§ **EXERCISE AIM**
Copy each record exactly as it reads, leaving out any pictures it holds.

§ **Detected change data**

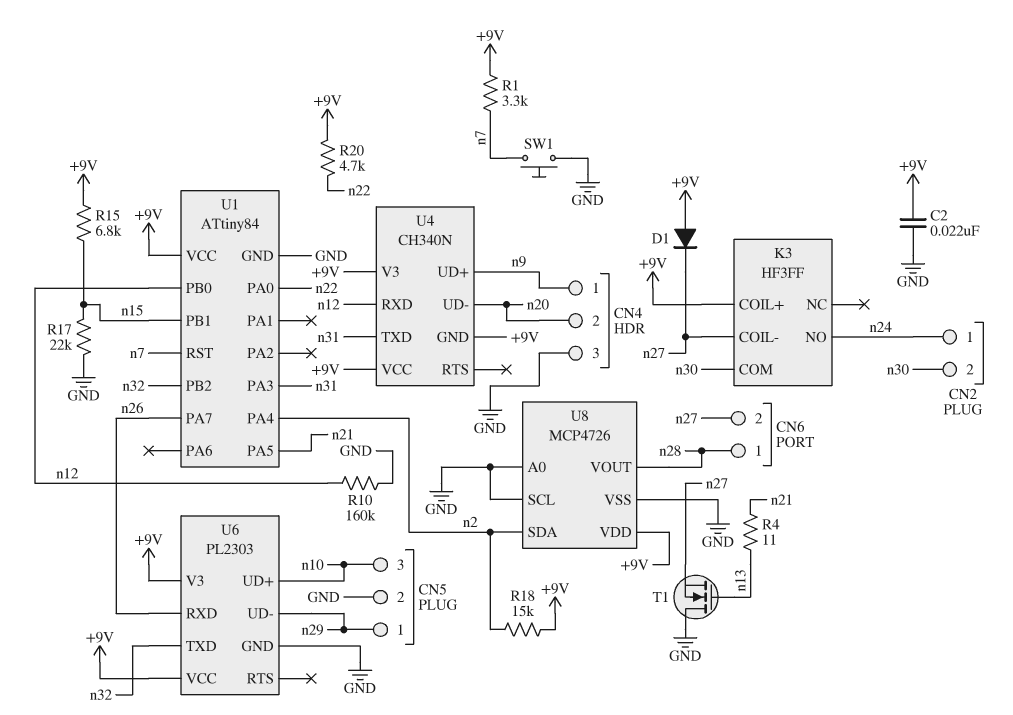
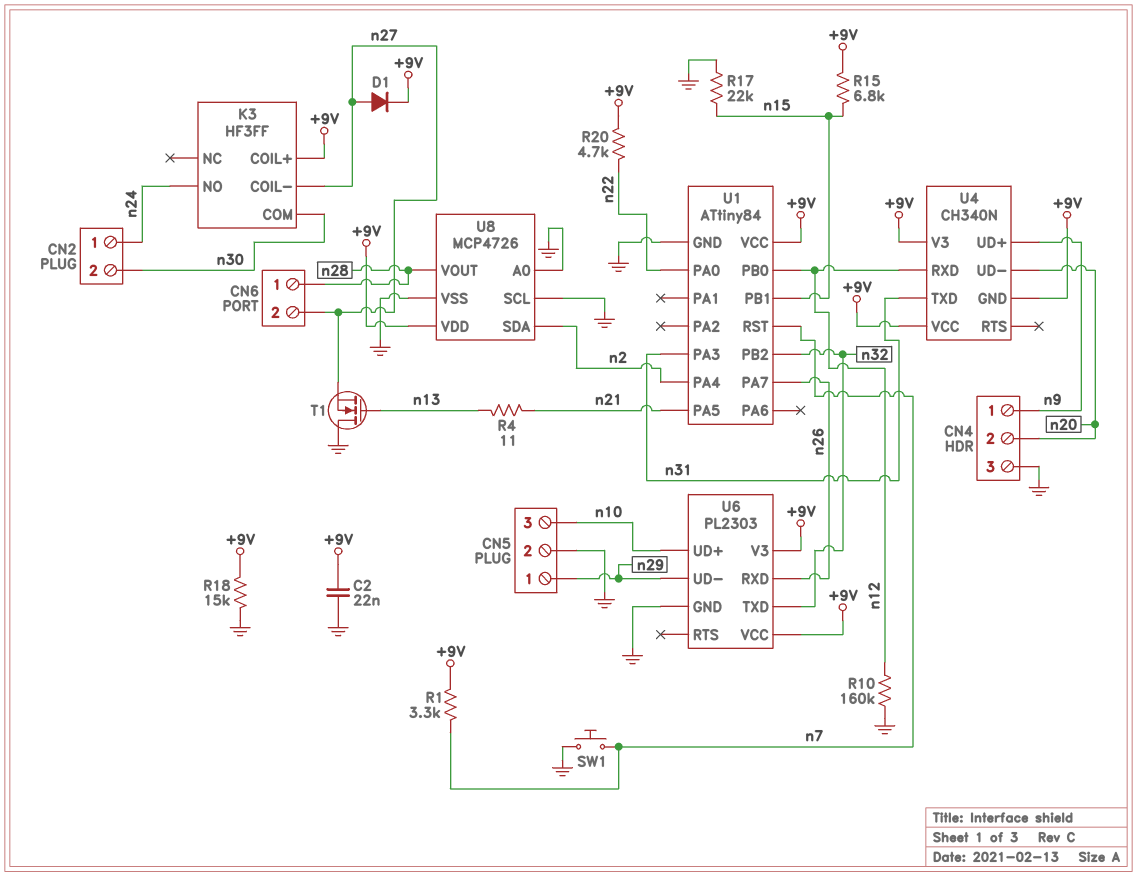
D1: diode (A +9V, K n27) -> diode (A n27, K +9V)
R18: 15k (+9V, n2) -> 15k (+9V, GND)

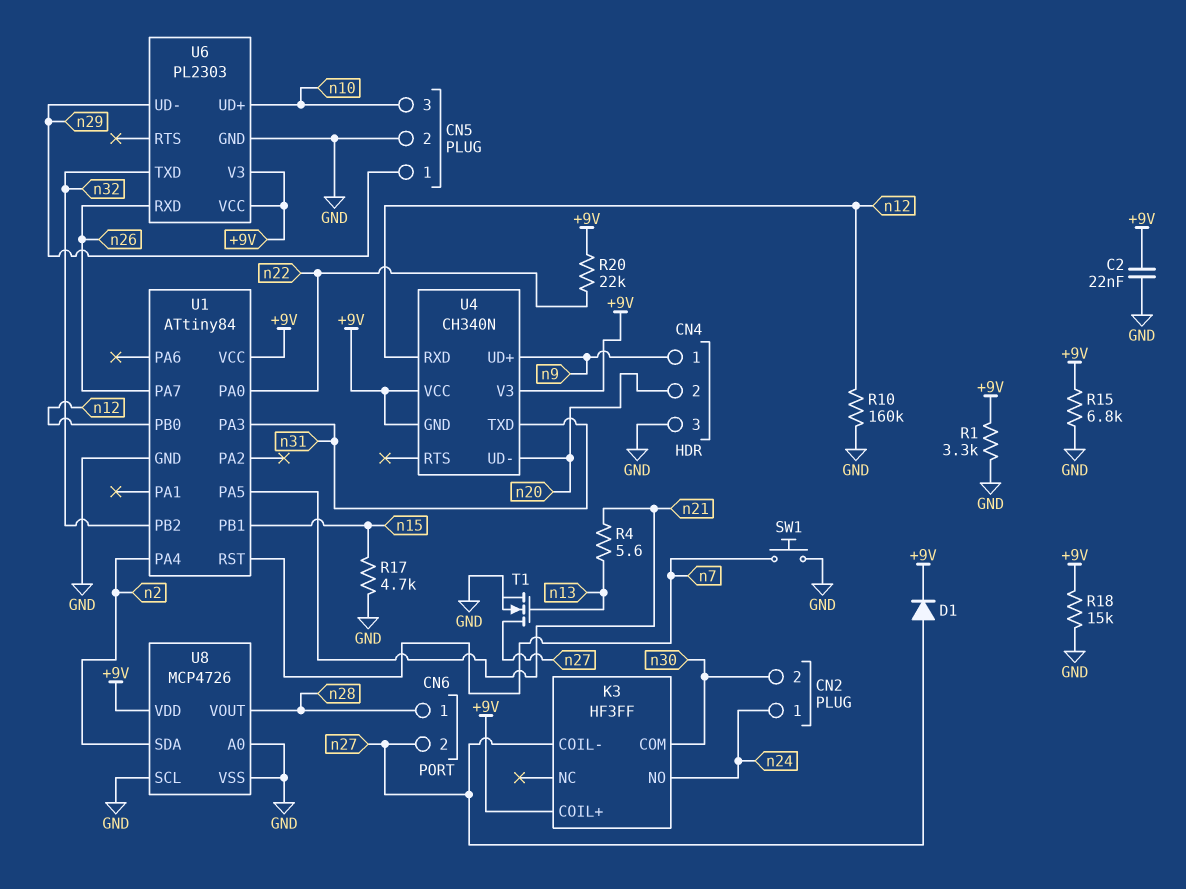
R1: 3.3k (+9V, n7) -> 3.3k (+9V, GND)
R4: 11 (n13, n21) -> 5.6 (n13, n21)
R15: 6.8k (+9V, n15) -> 6.8k (+9V, GND)
R17: 22k (GND, n15) -> 4.7k (GND, n15)
R20: 4.7k (+9V, n22) -> 22k (+9V, n22)
T1: NMOS (G n13, D GND, S n27) -> NMOS (G n13, D n27, S GND)

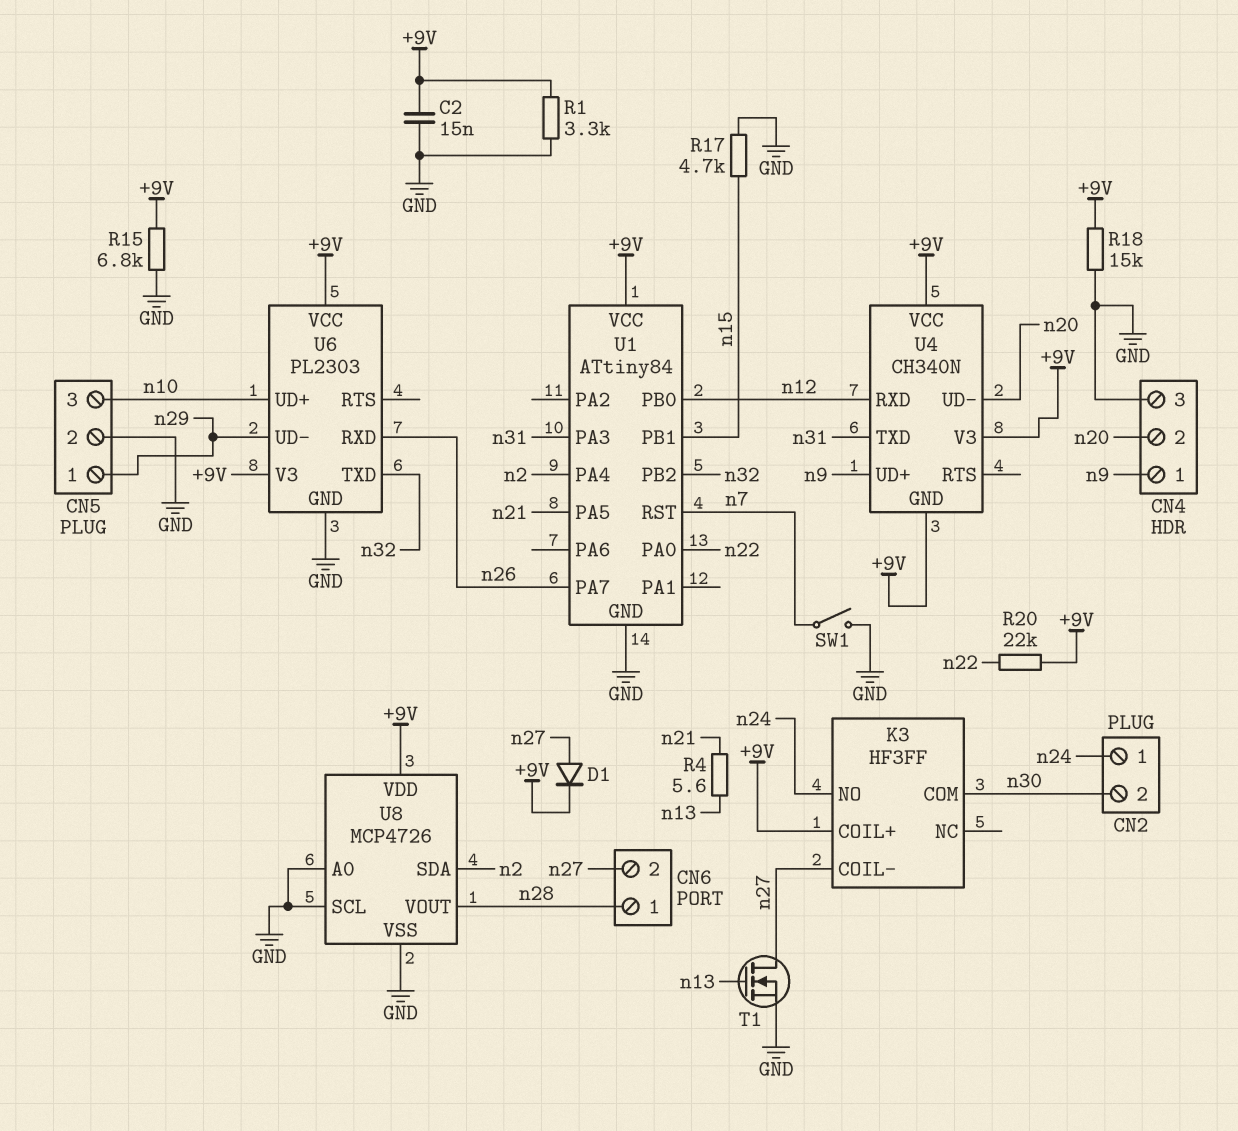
C2: 22nF (+9V, GND) -> 15nF (+9V, GND)
R10: 160k (GND, n12) -> none
SW1: button (GND, n7) -> switch (GND, n7)

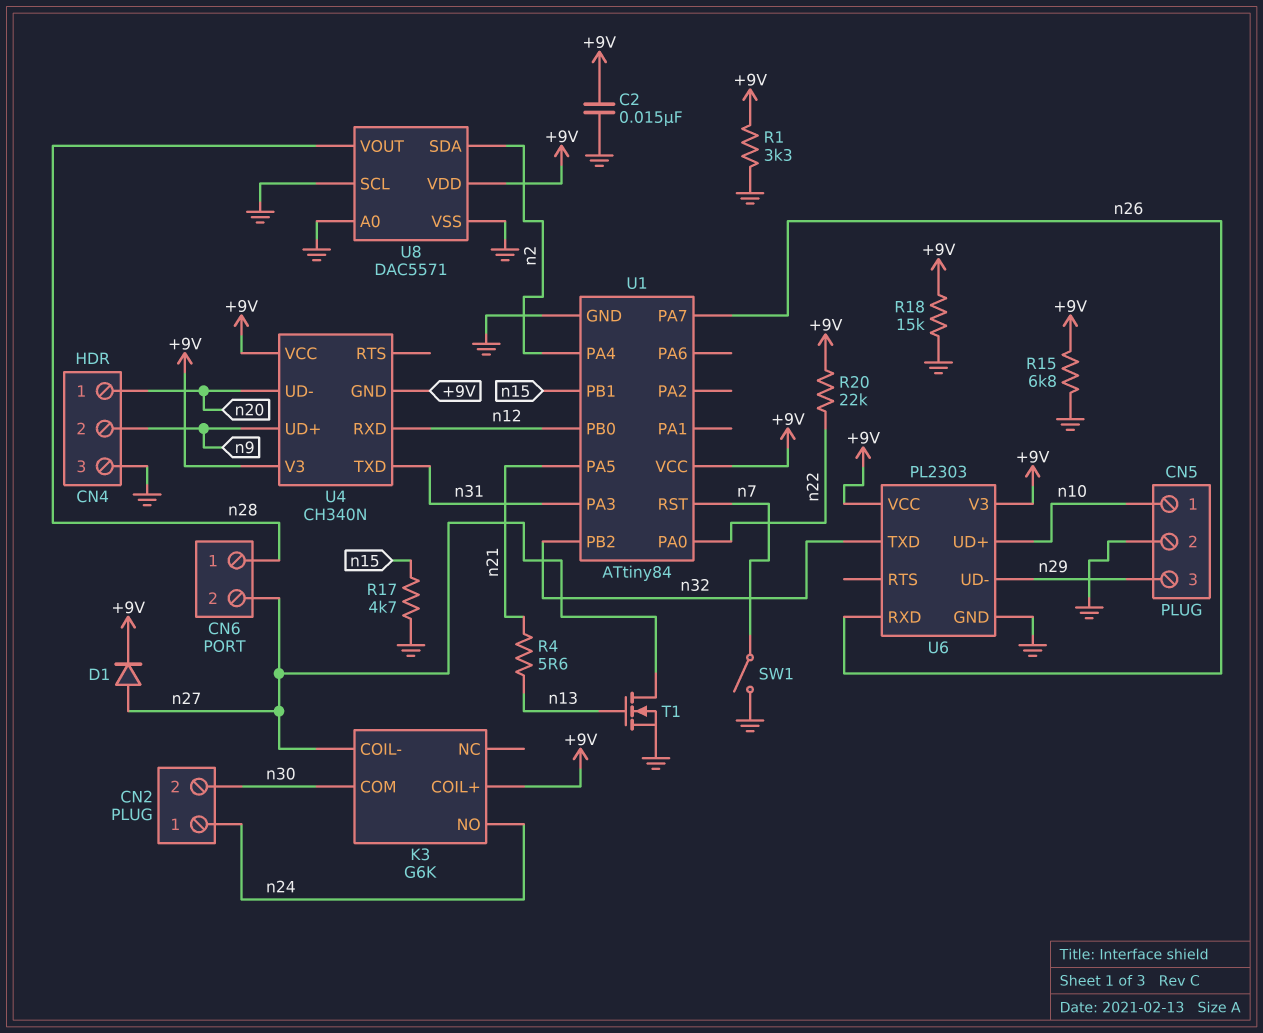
CN4 pin 1: n9 -> n20
CN4 pin 2: n20 -> n9
CN5 pin 1: n29 -> n10
CN5 pin 3: n10 -> n29
K3: HF3FF -> G6K
U8: MCP4726 -> DAC5571

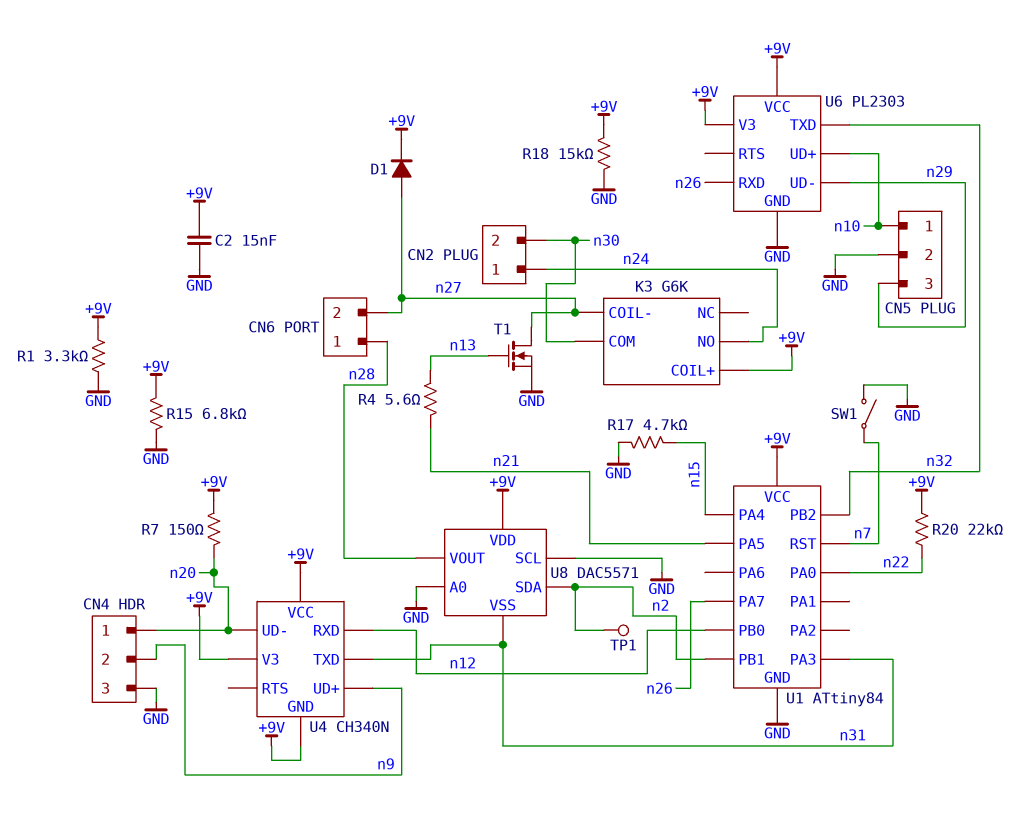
R7: none -> 150 (+9V, n20)
TP1: none -> test point (n2)
U1 pin PA4: n2 -> n15
U1 pin PB1: n15 -> n2
U8 pin VSS: GND -> n31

§ **RESULT FOR THIS TASK**
D1: diode (A +9V, K n27) -> diode (A n27, K +9V)
R18: 15k (+9V, n2) -> 15k (+9V, GND)

R1: 3.3k (+9V, n7) -> 3.3k (+9V, GND)
R4: 11 (n13, n21) -> 5.6 (n13, n21)
R15: 6.8k (+9V, n15) -> 6.8k (+9V, GND)
R17: 22k (GND, n15) -> 4.7k (GND, n15)
R20: 4.7k (+9V, n22) -> 22k (+9V, n22)
T1: NMOS (G n13, D GND, S n27) -> NMOS (G n13, D n27, S GND)

C2: 22nF (+9V, GND) -> 15nF (+9V, GND)
R10: 160k (GND, n12) -> none
SW1: button (GND, n7) -> switch (GND, n7)

CN4 pin 1: n9 -> n20
CN4 pin 2: n20 -> n9
CN5 pin 1: n29 -> n10
CN5 pin 3: n10 -> n29
K3: HF3FF -> G6K
U8: MCP4726 -> DAC5571

R7: none -> 150 (+9V, n20)
TP1: none -> test point (n2)
U1 pin PA4: n2 -> n15
U1 pin PB1: n15 -> n2
U8 pin VSS: GND -> n31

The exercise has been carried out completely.